# [Task directions]
Leaving the pictures aside, reproduce the data in full and word for word.

# [Stored items from a collection]
★ ★ ★ ★

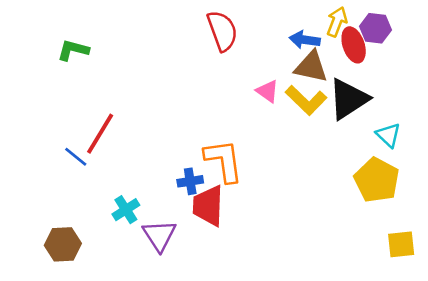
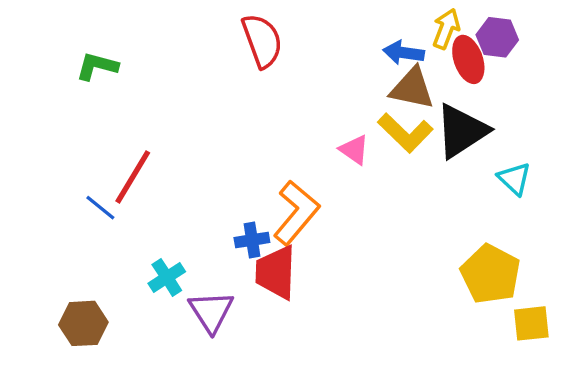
red semicircle: (222, 31) -> (262, 41), moved
pink triangle: (267, 91) -> (354, 150), moved
orange L-shape: (224, 161) -> (296, 213), turned 48
yellow pentagon: (377, 180) -> (490, 274), moved

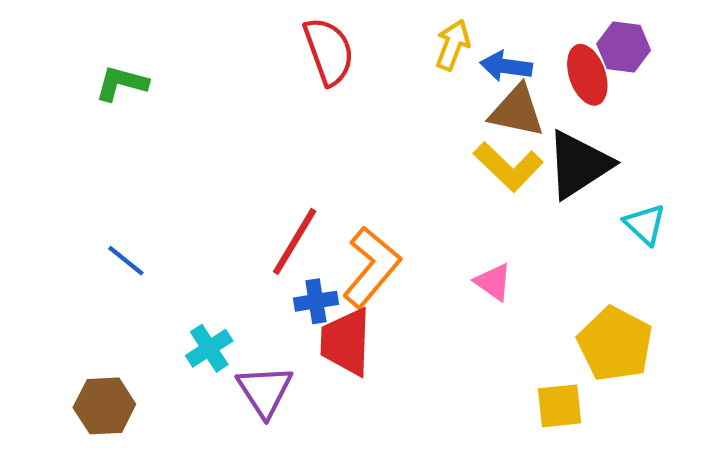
yellow arrow: (446, 29) -> (453, 45), moved
pink triangle: (354, 150) -> (493, 282), moved
red line: (133, 177) -> (295, 241), moved
yellow square: (531, 323) -> (560, 406), moved

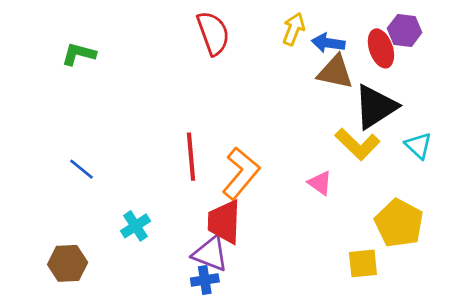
yellow L-shape: (508, 167) -> (357, 144), moved
red line: (295, 241) -> (191, 157), turned -36
blue cross: (316, 301) -> (205, 280), moved
purple triangle: (265, 391) -> (210, 254), moved, turned -36

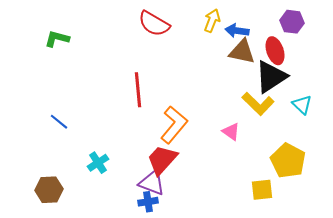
red semicircle: (213, 33) -> (154, 24), turned 140
red ellipse: (381, 48) -> (275, 51), moved
red line: (191, 157) -> (138, 90), moved
red trapezoid: (224, 222) -> (162, 160), turned 40

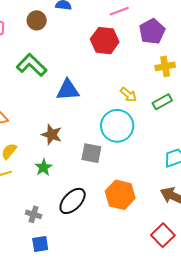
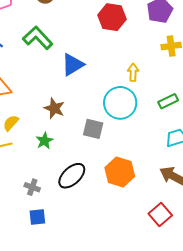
blue triangle: (68, 90) -> (73, 65), turned -30
yellow arrow: (128, 95) -> (133, 72), turned -132
green rectangle: (162, 102) -> (168, 101), moved

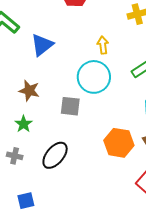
orange hexagon: (120, 172) -> (119, 143), moved
gray cross: (32, 187) -> (15, 156), moved

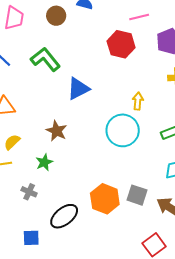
gray square: (70, 106) -> (137, 195), moved
orange hexagon: (119, 143) -> (105, 199), moved
black ellipse: (55, 155) -> (64, 216), moved

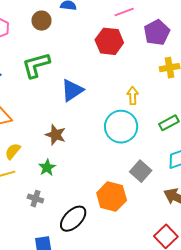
green L-shape: (45, 59) -> (36, 65), turned -60
gray square: (137, 195) -> (141, 171), moved, turned 30

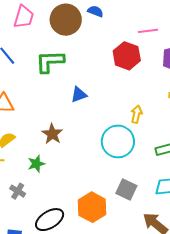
brown circle: (42, 21) -> (66, 20), size x1.6
blue triangle: (72, 90) -> (79, 95), size x0.7
gray square: (141, 171) -> (126, 189), turned -30

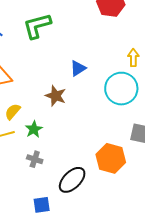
blue triangle: (79, 95) -> (78, 68), moved
green star: (36, 164) -> (34, 129), moved

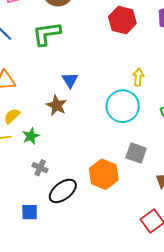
blue triangle: (78, 68) -> (70, 80), moved, turned -36
gray cross: (35, 159) -> (40, 168), moved

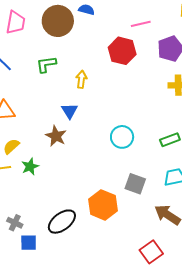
green L-shape: (47, 34) -> (46, 64), size x0.7
yellow arrow: (138, 77) -> (81, 79), moved
cyan circle: (123, 106) -> (122, 137), size x0.7
gray cross: (40, 168) -> (15, 223), moved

★ ★ ★ ★

# [Output of the exercise]
red semicircle: (222, 31) -> (262, 41), moved
pink triangle: (267, 91) -> (354, 150), moved
orange L-shape: (224, 161) -> (296, 213), turned 48
yellow pentagon: (377, 180) -> (490, 274), moved

yellow arrow: (446, 29) -> (453, 45), moved
pink triangle: (354, 150) -> (493, 282), moved
red line: (133, 177) -> (295, 241), moved
yellow square: (531, 323) -> (560, 406), moved

yellow L-shape: (508, 167) -> (357, 144), moved
red line: (295, 241) -> (191, 157), turned -36
blue cross: (316, 301) -> (205, 280), moved
purple triangle: (265, 391) -> (210, 254), moved, turned -36

red semicircle: (213, 33) -> (154, 24), turned 140
red ellipse: (381, 48) -> (275, 51), moved
red line: (191, 157) -> (138, 90), moved
red trapezoid: (224, 222) -> (162, 160), turned 40

blue triangle: (68, 90) -> (73, 65), turned -30
yellow arrow: (128, 95) -> (133, 72), turned -132
green rectangle: (162, 102) -> (168, 101), moved

orange hexagon: (120, 172) -> (119, 143), moved
gray cross: (32, 187) -> (15, 156), moved

gray square: (70, 106) -> (137, 195), moved
orange hexagon: (119, 143) -> (105, 199), moved
black ellipse: (55, 155) -> (64, 216), moved

green L-shape: (45, 59) -> (36, 65), turned -60
gray square: (137, 195) -> (141, 171), moved, turned 30

brown circle: (42, 21) -> (66, 20), size x1.6
blue triangle: (72, 90) -> (79, 95), size x0.7
gray square: (141, 171) -> (126, 189), turned -30

blue triangle: (79, 95) -> (78, 68), moved
green star: (36, 164) -> (34, 129), moved

blue triangle: (78, 68) -> (70, 80), moved, turned -36
gray cross: (35, 159) -> (40, 168), moved

green L-shape: (47, 34) -> (46, 64), size x0.7
yellow arrow: (138, 77) -> (81, 79), moved
cyan circle: (123, 106) -> (122, 137), size x0.7
gray cross: (40, 168) -> (15, 223), moved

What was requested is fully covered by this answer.